Your objective
Go through the listing beneath this task and return every line that carries the string "DRIVER".

(Provided data begins)

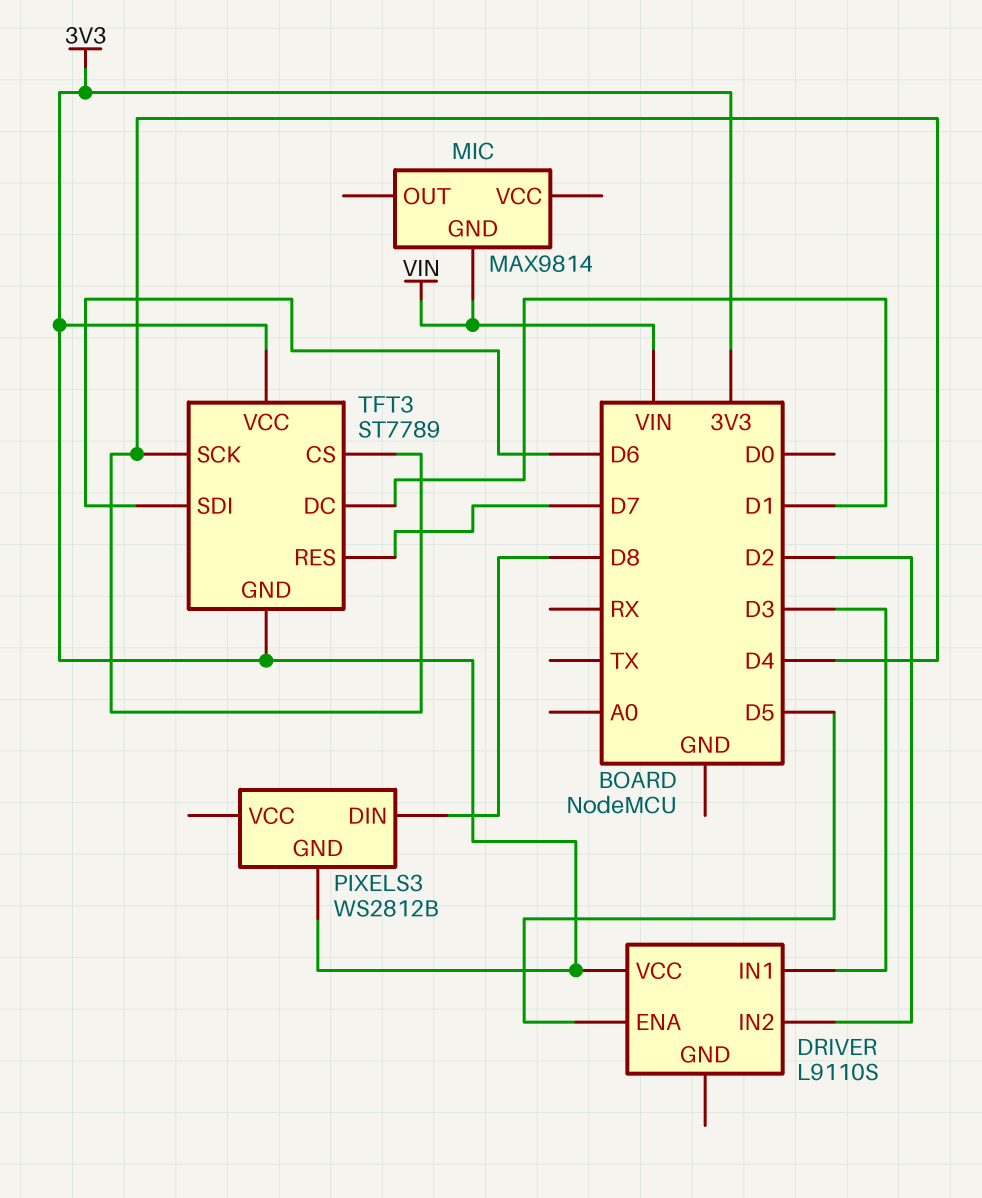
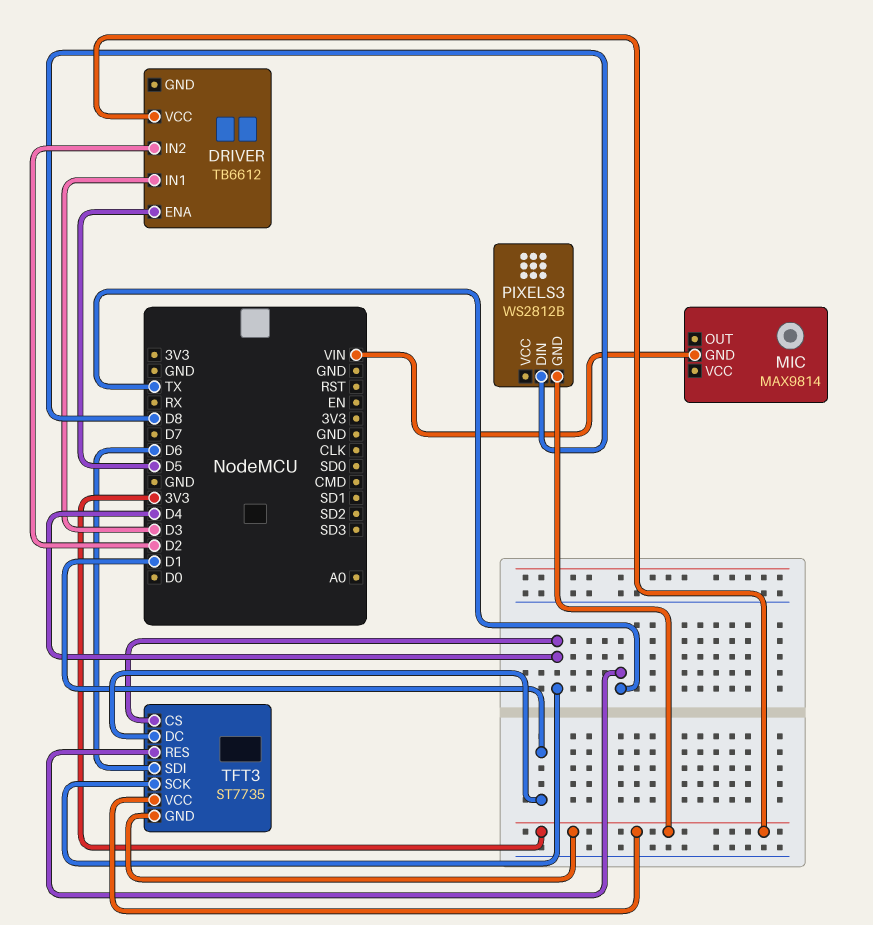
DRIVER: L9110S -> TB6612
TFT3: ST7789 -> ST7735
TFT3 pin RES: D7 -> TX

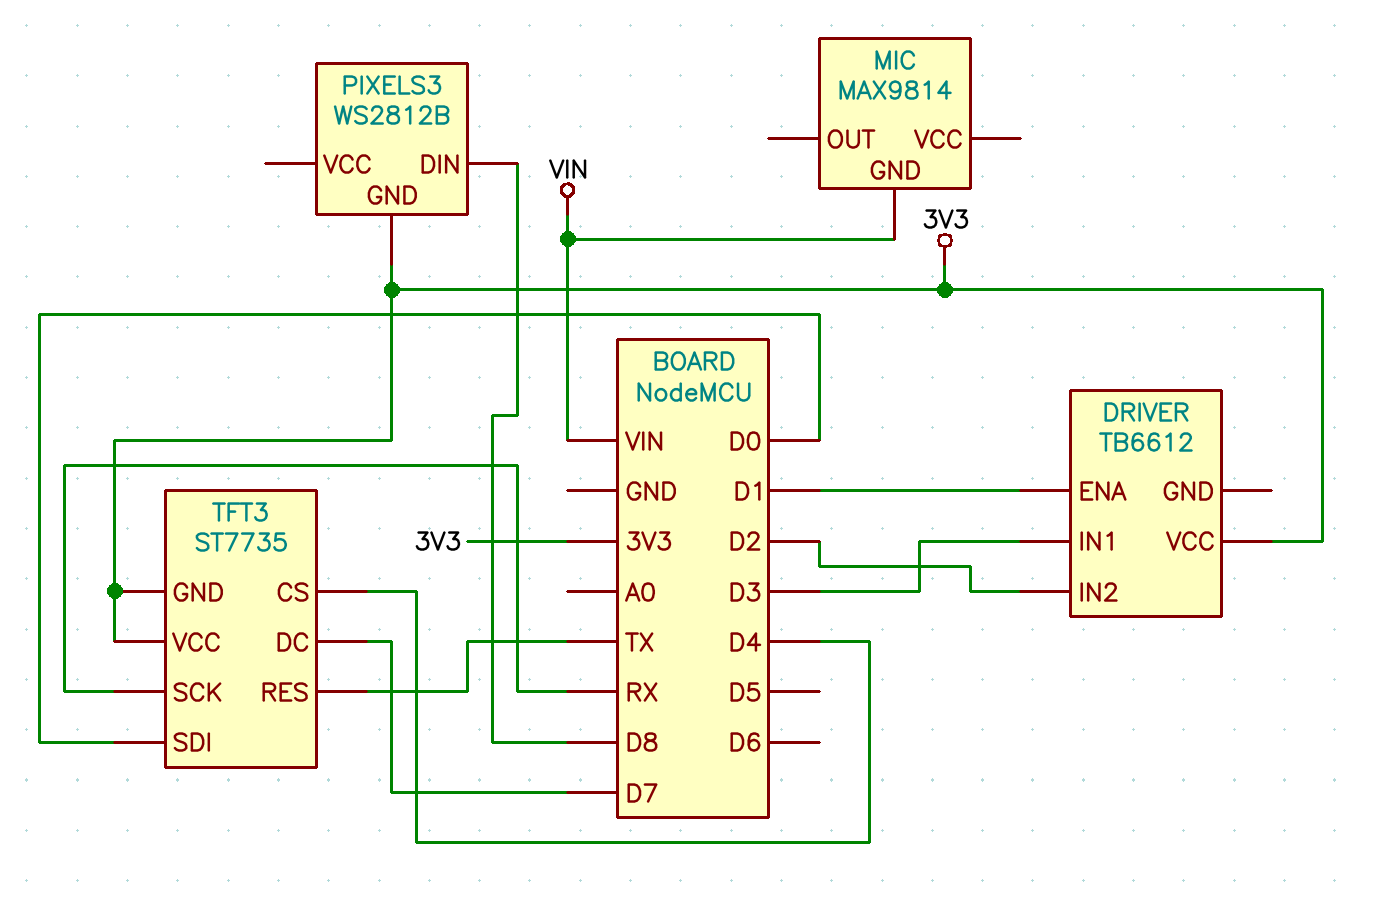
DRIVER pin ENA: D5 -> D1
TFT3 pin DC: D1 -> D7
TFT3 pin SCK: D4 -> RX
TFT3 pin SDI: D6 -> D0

(Provided data ends)

Answer to this exercise
DRIVER: L9110S -> TB6612
DRIVER pin ENA: D5 -> D1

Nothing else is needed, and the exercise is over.